TASK GOAL:
Take the line containing "tan tile E5 level 1 -> tan tile C5 level 1" and every line after it to the end of the records, and copy them exactly, excluding pictures.

SUPPLIED INFORMATION:
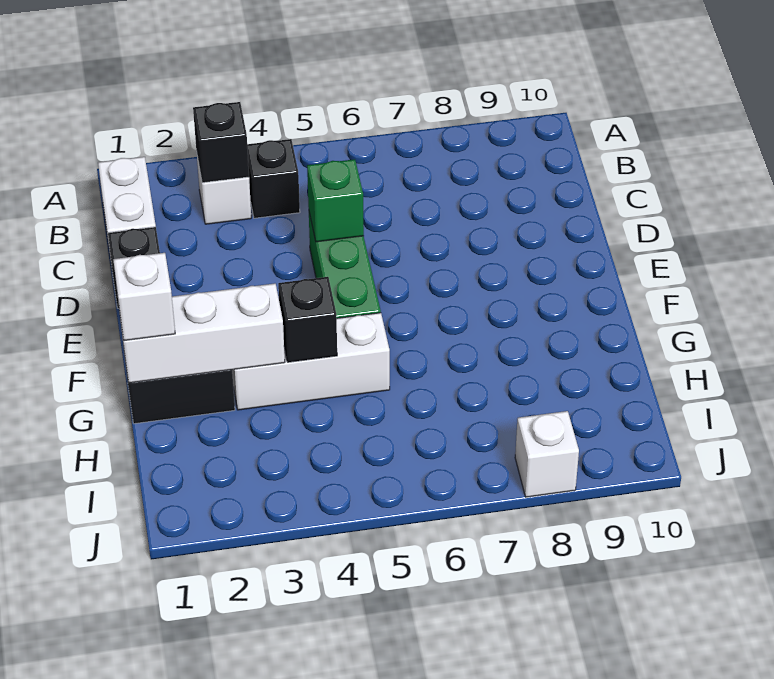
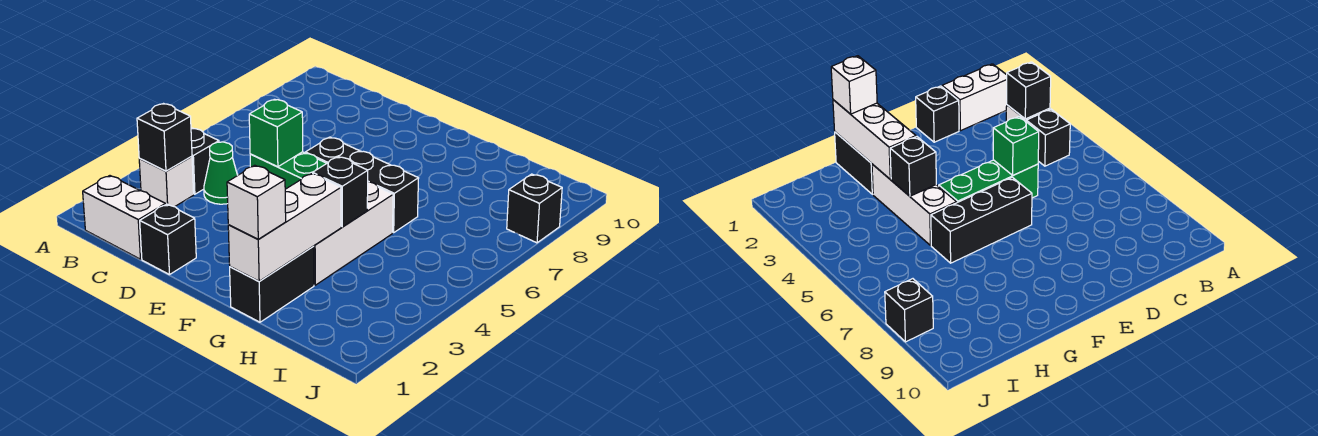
none -> green cone C4 level 1
none -> black brick E6:G6 level 1
white brick J8 level 1 -> black brick J8 level 1

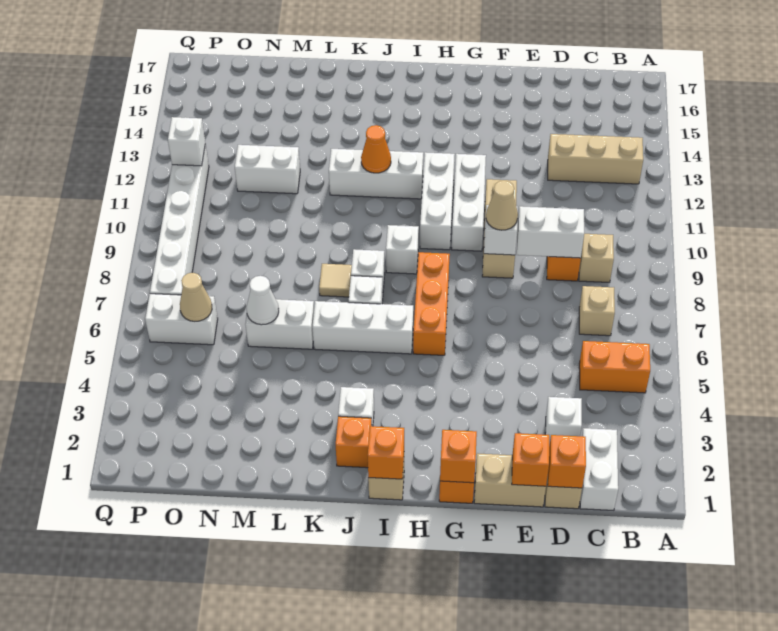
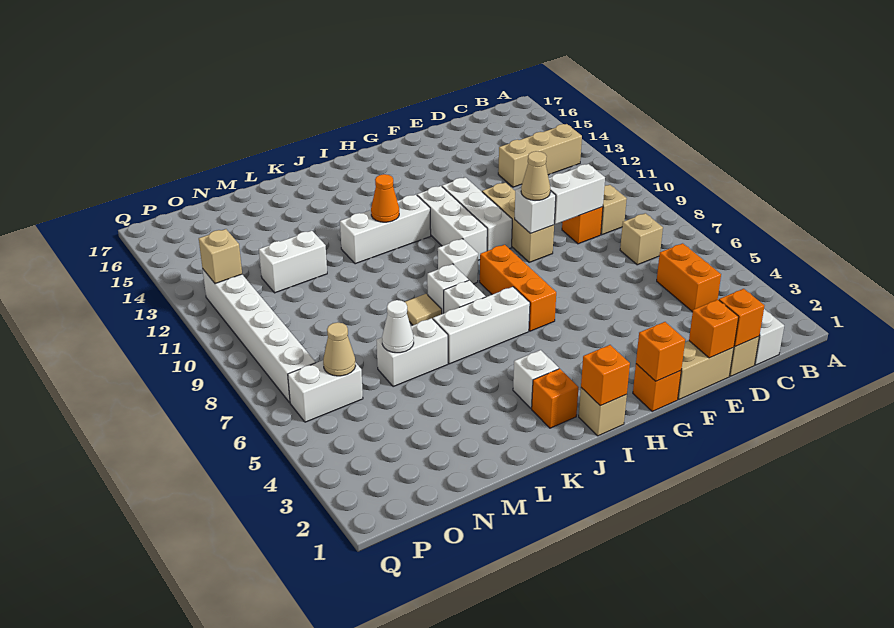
orange brick B5:C5 level 1 -> orange brick C4:C5 level 1
white brick D3 level 1 -> none
white brick P12 level 2 -> tan brick P12 level 2

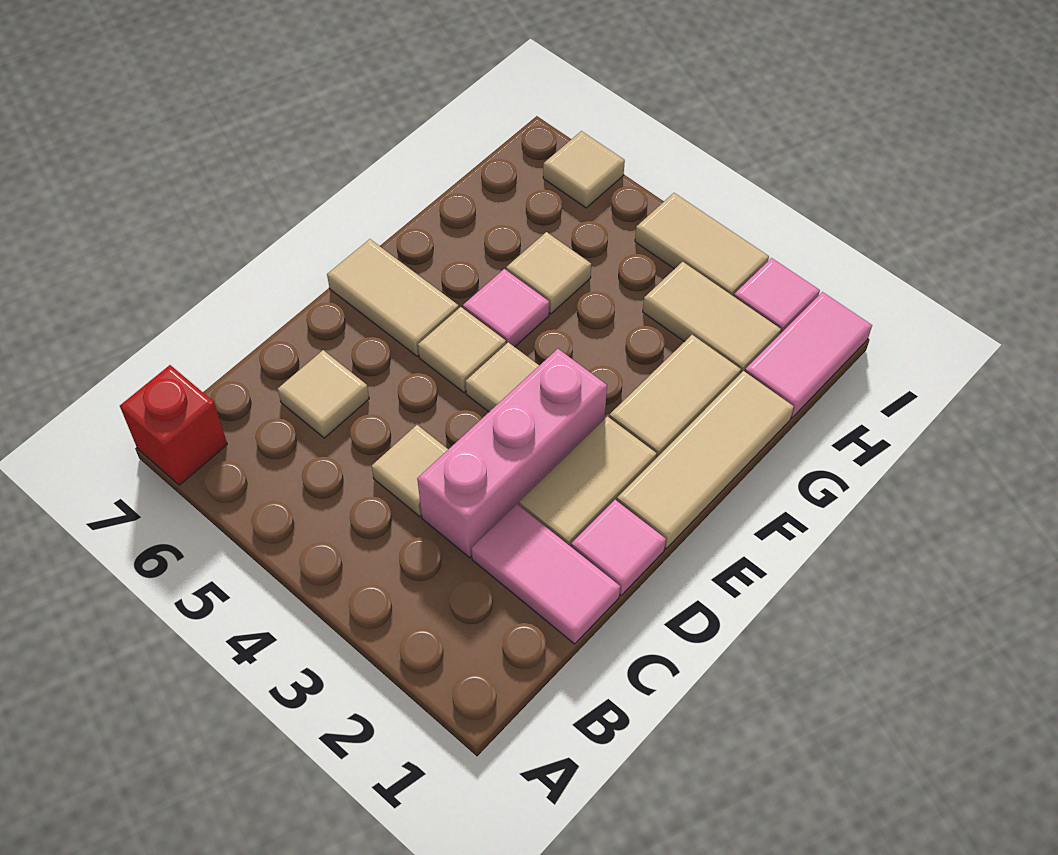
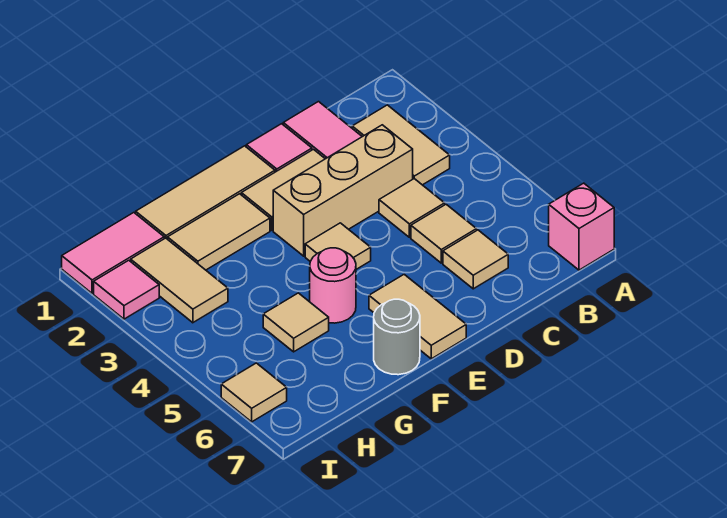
red brick A7 level 1 -> pink brick A7 level 1
pink brick C3:E3 level 1 -> tan brick C3:E3 level 1
tan tile E5 level 1 -> tan tile C5 level 1
pink tile F5 level 1 -> pink round brick F5 level 1
none -> grey round brick F7 level 1
tan tile I3:I4 level 1 -> tan tile B2:B3 level 1

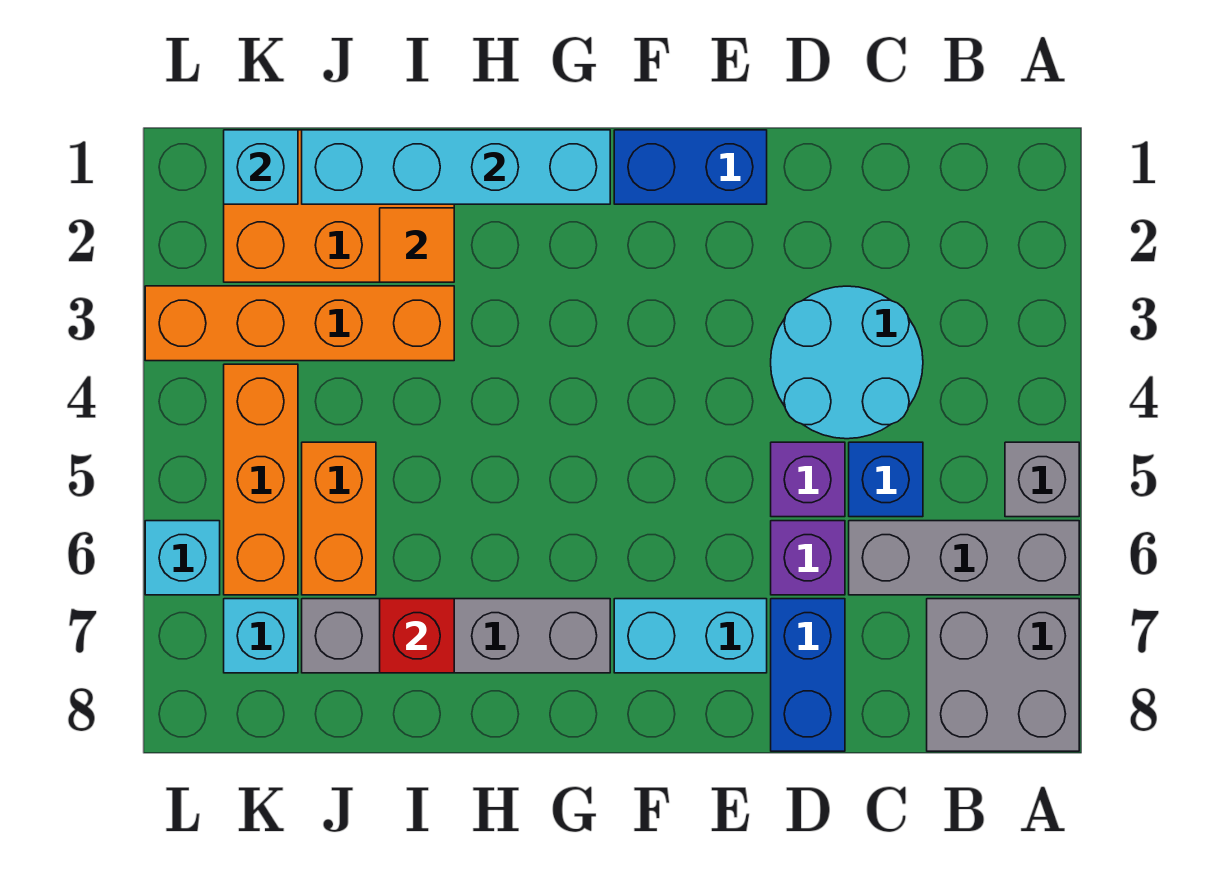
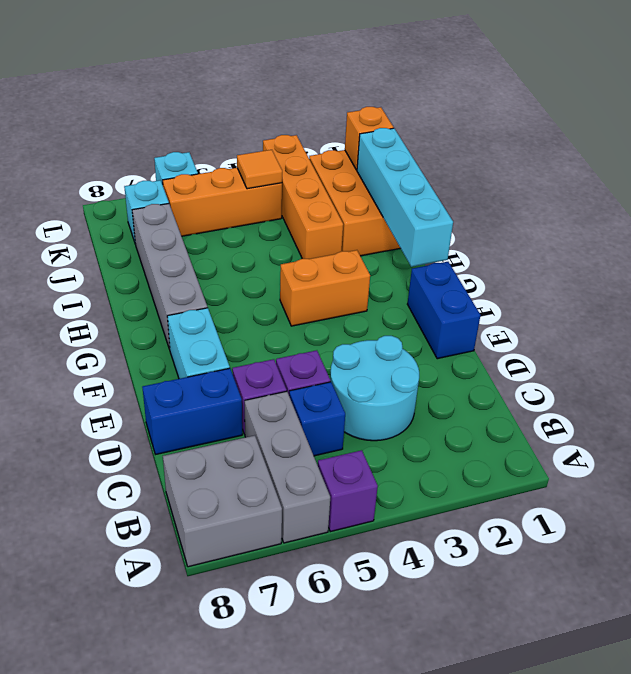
grey brick A5 level 1 -> purple brick A5 level 1
orange tile I2 level 2 -> orange tile K4 level 2
red brick I7 level 2 -> none
orange brick J5:J6 level 1 -> orange brick G3:G4 level 1
cyan brick K1 level 2 -> orange brick K1 level 2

RESULT:
tan tile E5 level 1 -> tan tile C5 level 1
pink tile F5 level 1 -> pink round brick F5 level 1
none -> grey round brick F7 level 1
tan tile I3:I4 level 1 -> tan tile B2:B3 level 1

grey brick A5 level 1 -> purple brick A5 level 1
orange tile I2 level 2 -> orange tile K4 level 2
red brick I7 level 2 -> none
orange brick J5:J6 level 1 -> orange brick G3:G4 level 1
cyan brick K1 level 2 -> orange brick K1 level 2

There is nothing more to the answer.